## Exercise aim
Extract every line of the material that contains the string "volta".

_ _ _ _

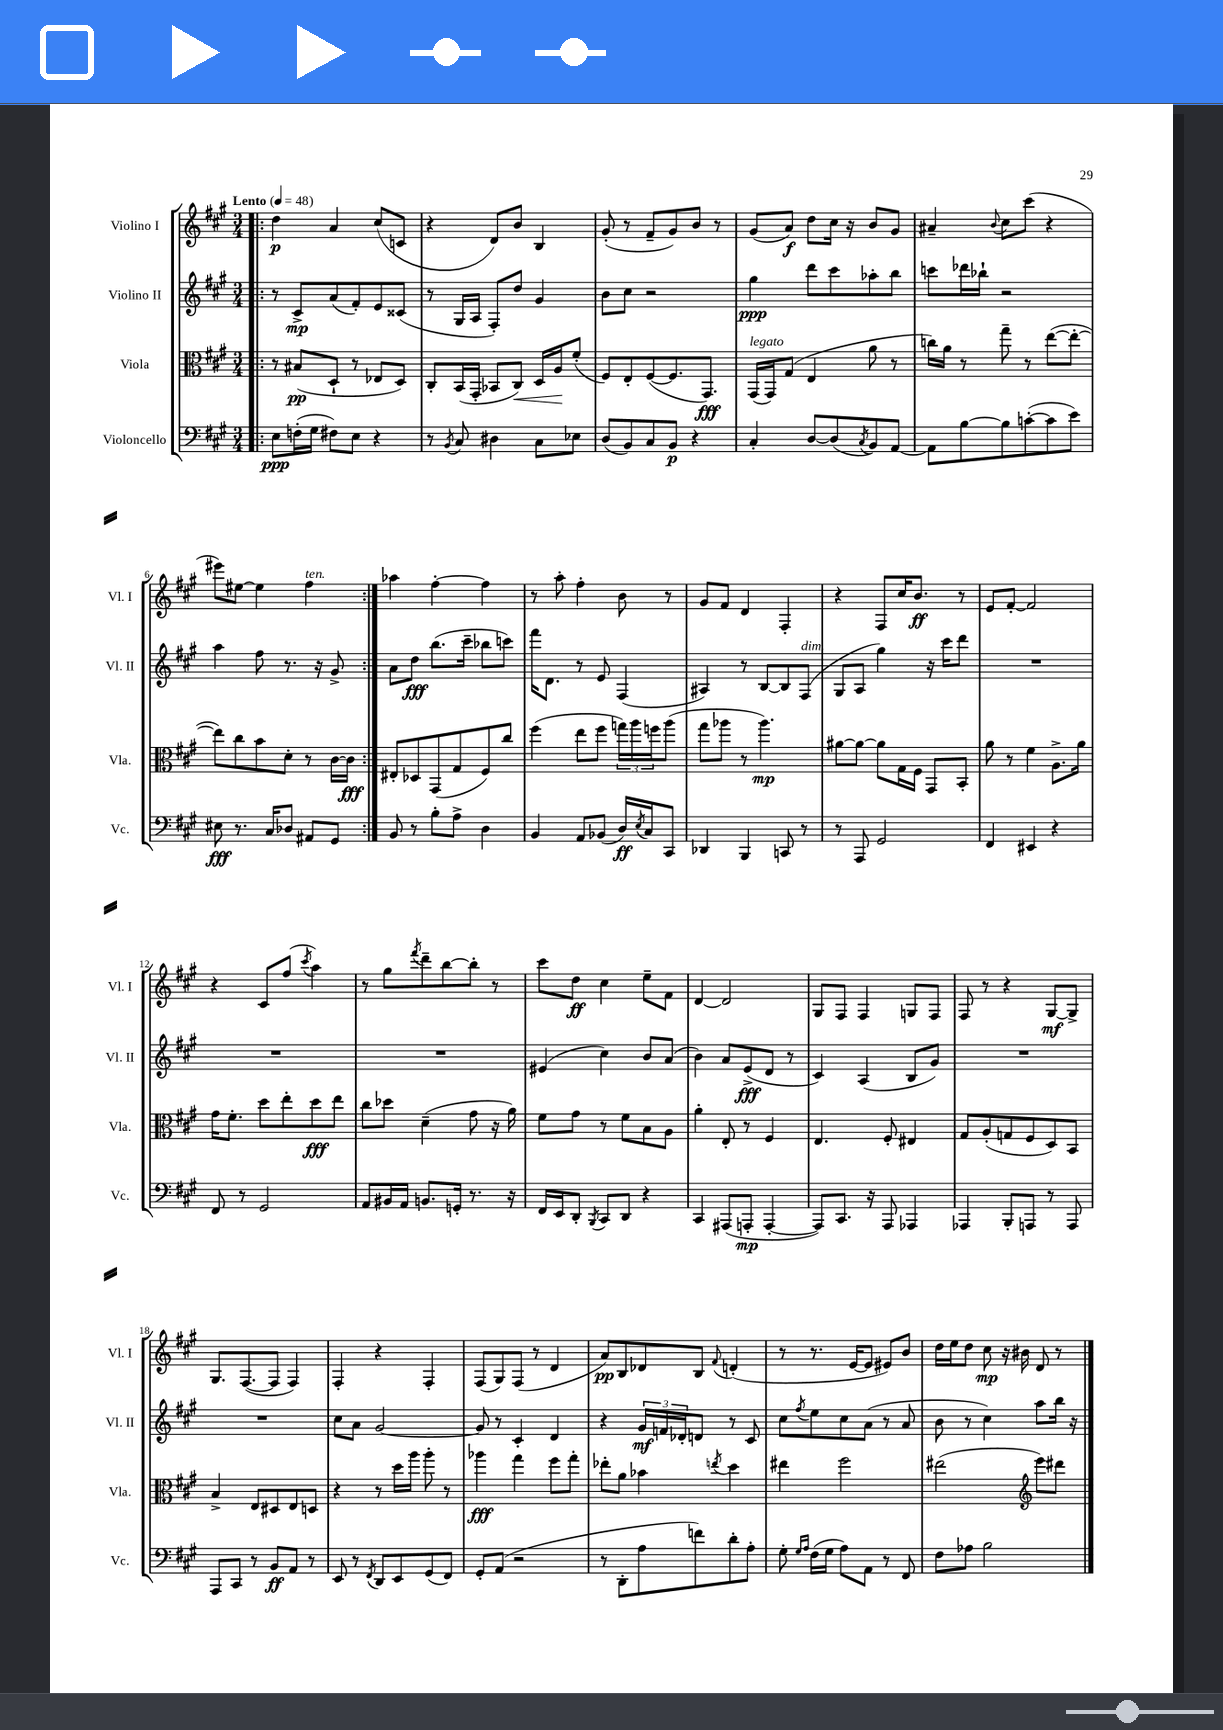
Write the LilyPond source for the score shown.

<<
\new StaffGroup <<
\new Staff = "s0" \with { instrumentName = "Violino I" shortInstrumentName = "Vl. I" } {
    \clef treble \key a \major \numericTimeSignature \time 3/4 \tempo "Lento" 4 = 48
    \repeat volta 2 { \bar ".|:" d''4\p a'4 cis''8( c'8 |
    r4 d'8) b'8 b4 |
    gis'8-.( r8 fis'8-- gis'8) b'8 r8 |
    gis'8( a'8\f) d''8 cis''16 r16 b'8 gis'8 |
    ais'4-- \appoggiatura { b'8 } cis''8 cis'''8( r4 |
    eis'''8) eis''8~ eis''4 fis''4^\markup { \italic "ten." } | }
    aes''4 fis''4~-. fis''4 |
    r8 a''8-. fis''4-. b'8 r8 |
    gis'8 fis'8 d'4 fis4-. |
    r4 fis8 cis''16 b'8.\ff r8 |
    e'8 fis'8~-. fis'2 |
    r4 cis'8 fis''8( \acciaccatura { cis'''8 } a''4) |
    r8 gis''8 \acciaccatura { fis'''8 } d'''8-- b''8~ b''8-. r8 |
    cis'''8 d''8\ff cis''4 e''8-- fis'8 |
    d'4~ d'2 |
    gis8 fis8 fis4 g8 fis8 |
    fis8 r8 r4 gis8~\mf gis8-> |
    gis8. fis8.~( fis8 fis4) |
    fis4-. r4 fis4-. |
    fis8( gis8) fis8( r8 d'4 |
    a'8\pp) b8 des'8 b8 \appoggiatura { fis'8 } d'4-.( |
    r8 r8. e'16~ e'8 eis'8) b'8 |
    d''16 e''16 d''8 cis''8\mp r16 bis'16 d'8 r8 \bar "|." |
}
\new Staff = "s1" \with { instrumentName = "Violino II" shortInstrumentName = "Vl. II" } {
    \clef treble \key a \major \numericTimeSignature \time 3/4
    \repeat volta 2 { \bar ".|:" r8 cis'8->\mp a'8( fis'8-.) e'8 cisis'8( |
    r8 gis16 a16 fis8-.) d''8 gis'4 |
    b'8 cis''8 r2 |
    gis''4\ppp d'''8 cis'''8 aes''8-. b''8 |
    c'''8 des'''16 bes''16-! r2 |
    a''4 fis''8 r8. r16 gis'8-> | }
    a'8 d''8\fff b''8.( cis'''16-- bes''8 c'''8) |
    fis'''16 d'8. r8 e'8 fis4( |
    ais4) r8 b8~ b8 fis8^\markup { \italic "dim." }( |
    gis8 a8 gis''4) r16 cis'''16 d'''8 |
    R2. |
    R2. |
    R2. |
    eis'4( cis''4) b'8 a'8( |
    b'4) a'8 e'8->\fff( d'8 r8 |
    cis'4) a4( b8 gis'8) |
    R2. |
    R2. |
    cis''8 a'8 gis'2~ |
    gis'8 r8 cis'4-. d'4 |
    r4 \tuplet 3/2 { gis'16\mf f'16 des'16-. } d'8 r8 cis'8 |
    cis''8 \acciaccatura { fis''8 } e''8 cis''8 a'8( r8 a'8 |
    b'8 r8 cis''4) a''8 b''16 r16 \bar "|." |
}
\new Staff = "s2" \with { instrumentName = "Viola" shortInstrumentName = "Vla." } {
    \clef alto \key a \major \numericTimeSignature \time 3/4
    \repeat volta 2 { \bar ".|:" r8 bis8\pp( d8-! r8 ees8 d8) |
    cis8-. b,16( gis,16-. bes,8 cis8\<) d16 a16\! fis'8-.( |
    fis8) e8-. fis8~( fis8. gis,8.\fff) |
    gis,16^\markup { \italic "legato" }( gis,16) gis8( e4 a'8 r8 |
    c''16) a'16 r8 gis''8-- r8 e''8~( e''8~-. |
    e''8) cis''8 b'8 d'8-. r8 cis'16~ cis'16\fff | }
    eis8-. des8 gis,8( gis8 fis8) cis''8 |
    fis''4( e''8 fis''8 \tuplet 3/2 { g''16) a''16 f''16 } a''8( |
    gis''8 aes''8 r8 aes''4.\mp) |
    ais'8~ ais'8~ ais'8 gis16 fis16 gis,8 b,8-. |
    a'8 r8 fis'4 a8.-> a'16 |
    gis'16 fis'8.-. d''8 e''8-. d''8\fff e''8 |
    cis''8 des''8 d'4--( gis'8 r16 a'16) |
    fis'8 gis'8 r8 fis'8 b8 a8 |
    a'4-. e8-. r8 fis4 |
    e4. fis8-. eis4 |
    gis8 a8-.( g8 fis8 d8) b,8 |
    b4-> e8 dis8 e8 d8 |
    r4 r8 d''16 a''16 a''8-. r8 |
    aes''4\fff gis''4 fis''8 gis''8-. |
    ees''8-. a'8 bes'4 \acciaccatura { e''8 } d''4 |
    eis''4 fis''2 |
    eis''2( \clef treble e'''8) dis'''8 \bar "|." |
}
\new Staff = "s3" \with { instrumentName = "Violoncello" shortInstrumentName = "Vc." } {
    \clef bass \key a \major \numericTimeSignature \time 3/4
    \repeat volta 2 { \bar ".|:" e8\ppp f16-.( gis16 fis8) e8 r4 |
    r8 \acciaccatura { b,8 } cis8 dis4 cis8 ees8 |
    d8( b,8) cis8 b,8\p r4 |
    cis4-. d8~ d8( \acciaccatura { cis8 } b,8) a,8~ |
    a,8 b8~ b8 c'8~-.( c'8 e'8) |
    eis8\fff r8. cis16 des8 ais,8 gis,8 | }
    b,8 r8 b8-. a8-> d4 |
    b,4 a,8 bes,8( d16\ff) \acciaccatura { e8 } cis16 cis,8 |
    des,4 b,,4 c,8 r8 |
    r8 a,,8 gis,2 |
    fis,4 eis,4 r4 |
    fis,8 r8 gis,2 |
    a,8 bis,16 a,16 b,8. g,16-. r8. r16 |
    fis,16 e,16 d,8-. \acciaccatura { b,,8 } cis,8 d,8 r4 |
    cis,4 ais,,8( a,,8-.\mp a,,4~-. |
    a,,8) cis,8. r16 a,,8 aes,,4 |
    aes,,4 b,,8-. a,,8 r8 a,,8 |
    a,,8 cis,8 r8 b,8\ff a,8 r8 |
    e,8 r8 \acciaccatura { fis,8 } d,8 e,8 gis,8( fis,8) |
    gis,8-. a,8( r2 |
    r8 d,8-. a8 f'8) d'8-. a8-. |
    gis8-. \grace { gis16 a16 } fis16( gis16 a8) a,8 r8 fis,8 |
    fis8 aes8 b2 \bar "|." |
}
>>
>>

_ _ _ _

## Reply
    \repeat volta 2 { \bar ".|:" d''4\p a'4 cis''8( c'8 |
    \repeat volta 2 { \bar ".|:" r8 cis'8->\mp a'8( fis'8-.) e'8 cisis'8( |
    \repeat volta 2 { \bar ".|:" r8 bis8\pp( d8-! r8 ees8 d8) |
    \repeat volta 2 { \bar ".|:" e8\ppp f16-.( gis16 fis8) e8 r4 |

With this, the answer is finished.